── PROVIDED DATA

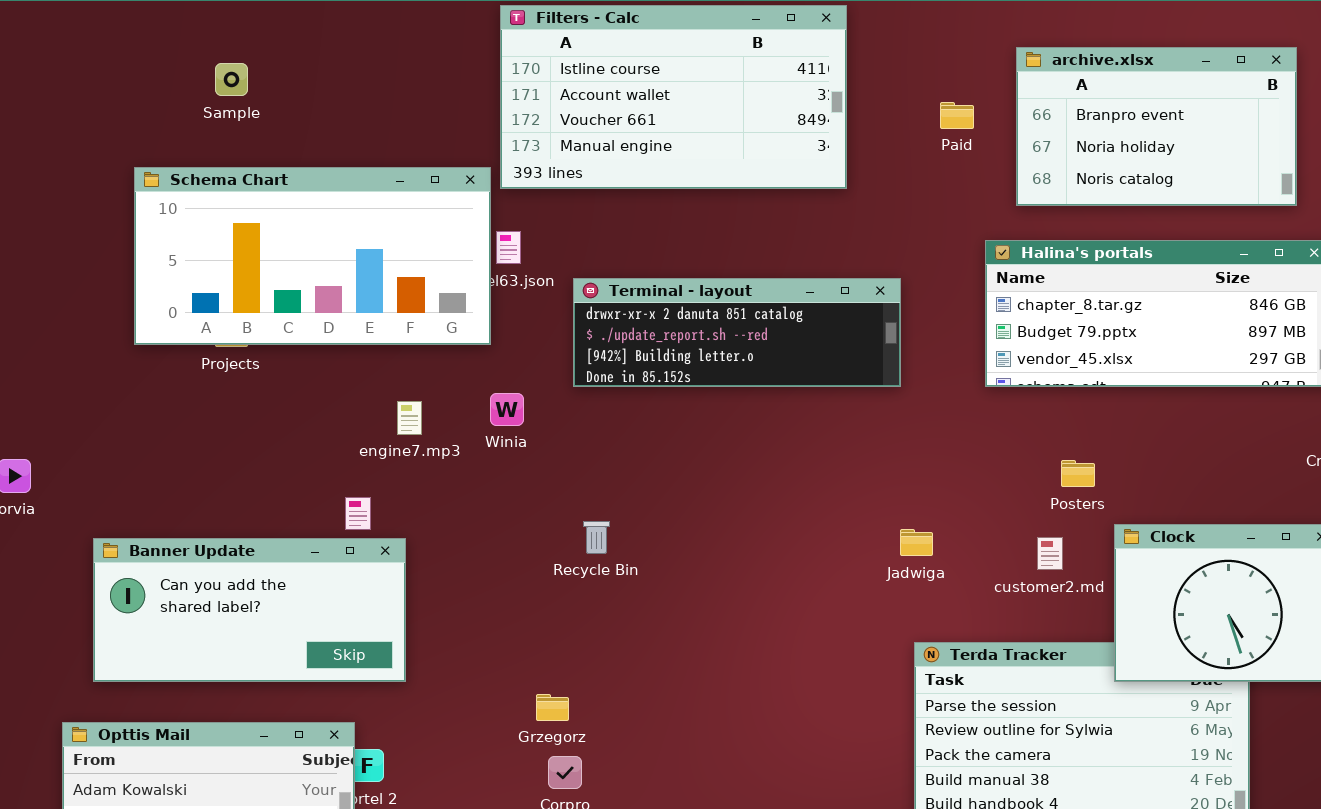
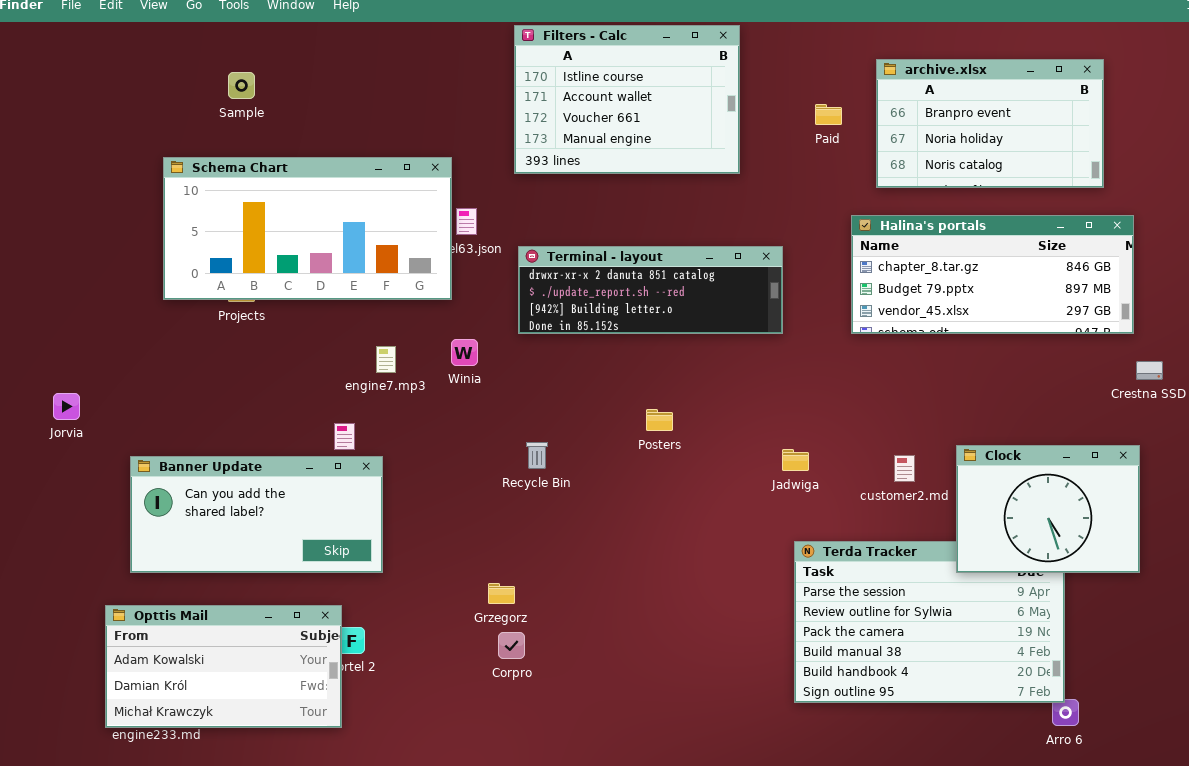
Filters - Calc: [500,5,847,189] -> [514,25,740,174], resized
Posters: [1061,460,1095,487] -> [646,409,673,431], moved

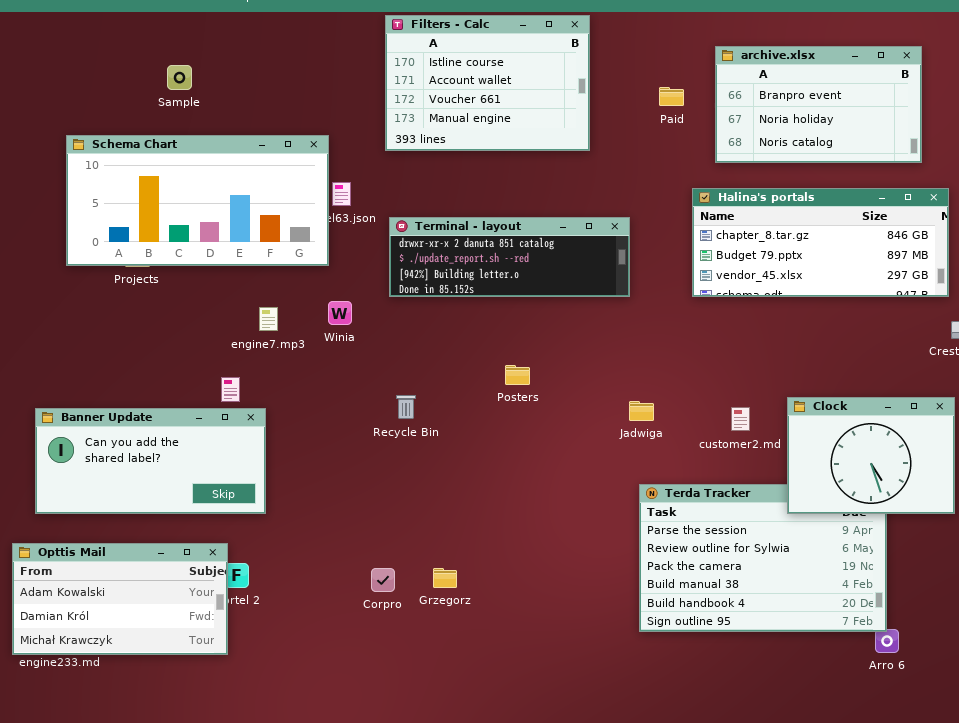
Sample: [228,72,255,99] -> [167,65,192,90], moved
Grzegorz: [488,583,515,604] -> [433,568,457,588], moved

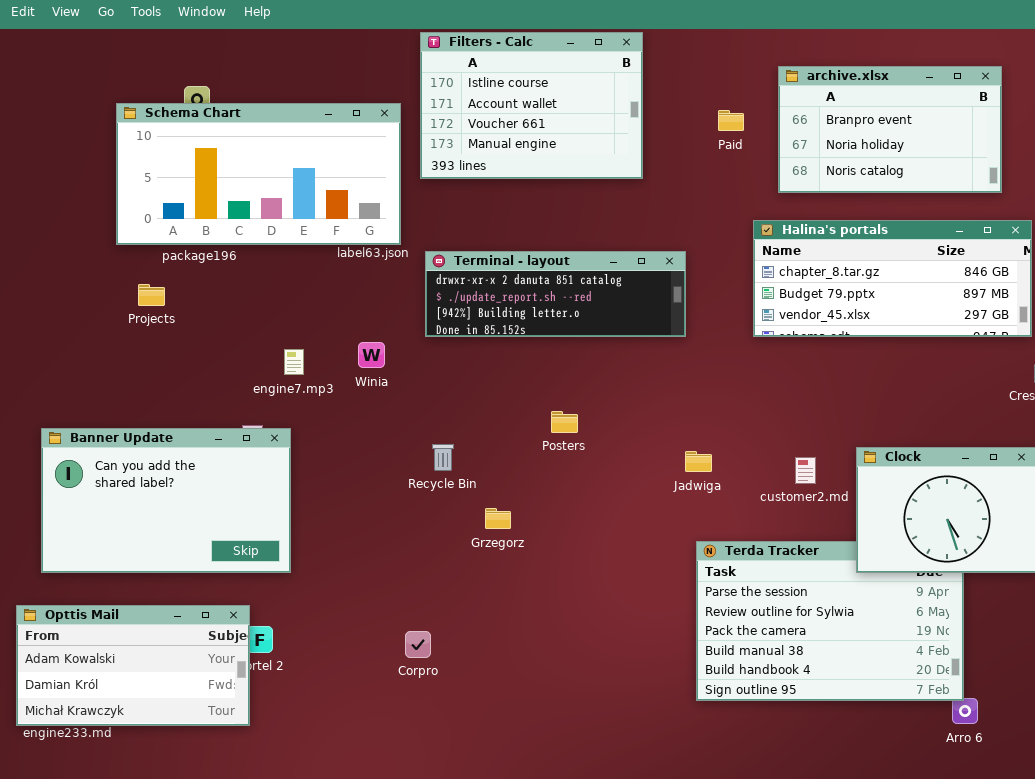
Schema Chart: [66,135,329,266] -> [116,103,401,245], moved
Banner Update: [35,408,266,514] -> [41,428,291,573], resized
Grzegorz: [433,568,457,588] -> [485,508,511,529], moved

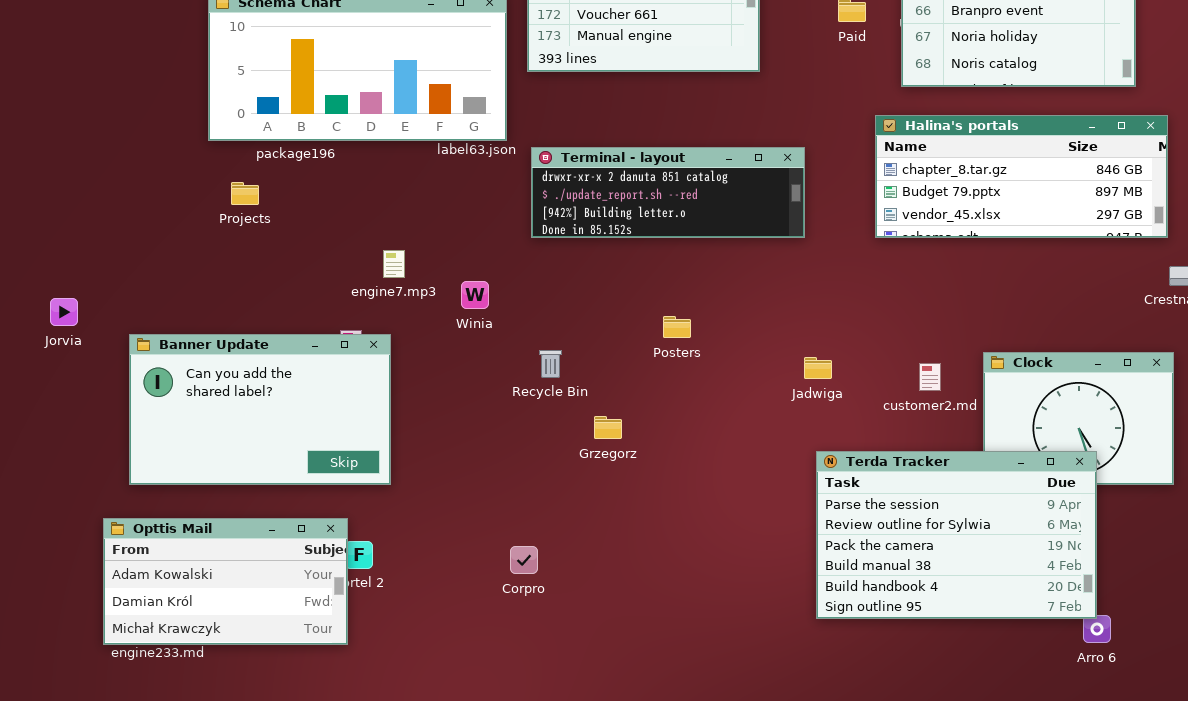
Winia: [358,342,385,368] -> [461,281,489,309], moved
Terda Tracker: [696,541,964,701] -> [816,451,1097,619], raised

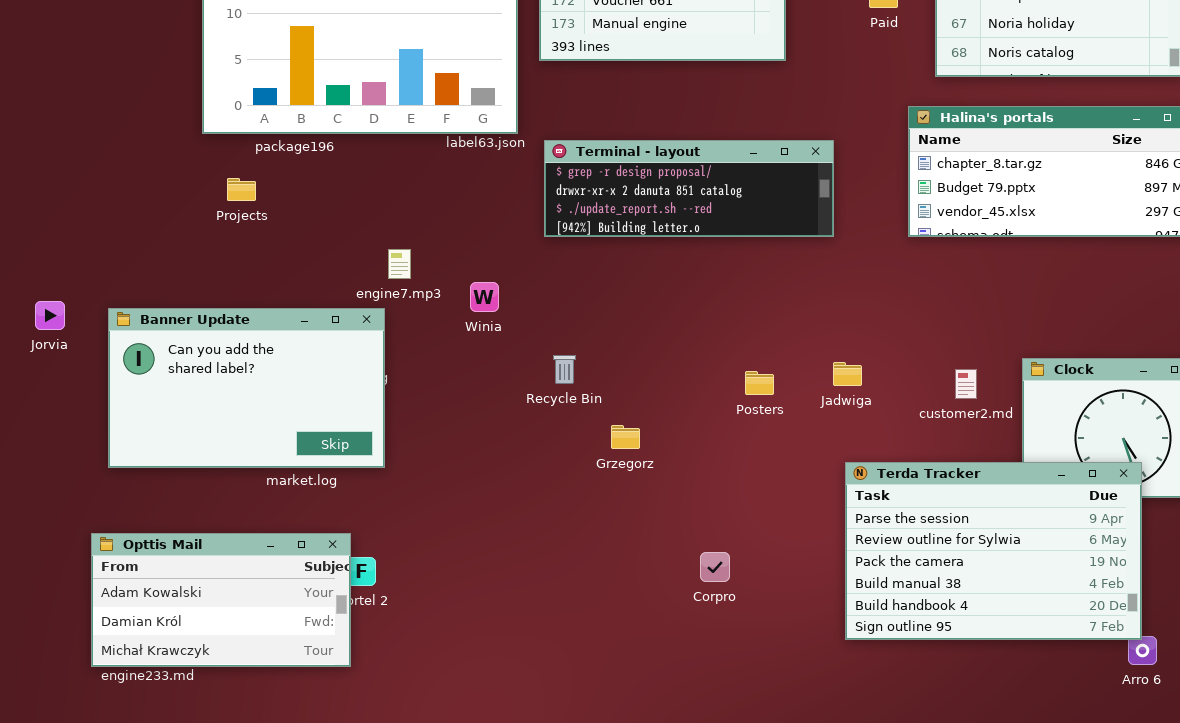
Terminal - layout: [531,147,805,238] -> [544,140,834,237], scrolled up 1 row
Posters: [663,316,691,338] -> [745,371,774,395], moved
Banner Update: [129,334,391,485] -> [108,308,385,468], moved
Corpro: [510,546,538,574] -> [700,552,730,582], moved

────

> [WHAT IS EXPECTED] Set down the data above word for word, leaving every picture out.

> [FINISHED TASK]
Filters - Calc: [500,5,847,189] -> [514,25,740,174], resized
Posters: [1061,460,1095,487] -> [646,409,673,431], moved

Sample: [228,72,255,99] -> [167,65,192,90], moved
Grzegorz: [488,583,515,604] -> [433,568,457,588], moved

Schema Chart: [66,135,329,266] -> [116,103,401,245], moved
Banner Update: [35,408,266,514] -> [41,428,291,573], resized
Grzegorz: [433,568,457,588] -> [485,508,511,529], moved

Winia: [358,342,385,368] -> [461,281,489,309], moved
Terda Tracker: [696,541,964,701] -> [816,451,1097,619], raised

Terminal - layout: [531,147,805,238] -> [544,140,834,237], scrolled up 1 row
Posters: [663,316,691,338] -> [745,371,774,395], moved
Banner Update: [129,334,391,485] -> [108,308,385,468], moved
Corpro: [510,546,538,574] -> [700,552,730,582], moved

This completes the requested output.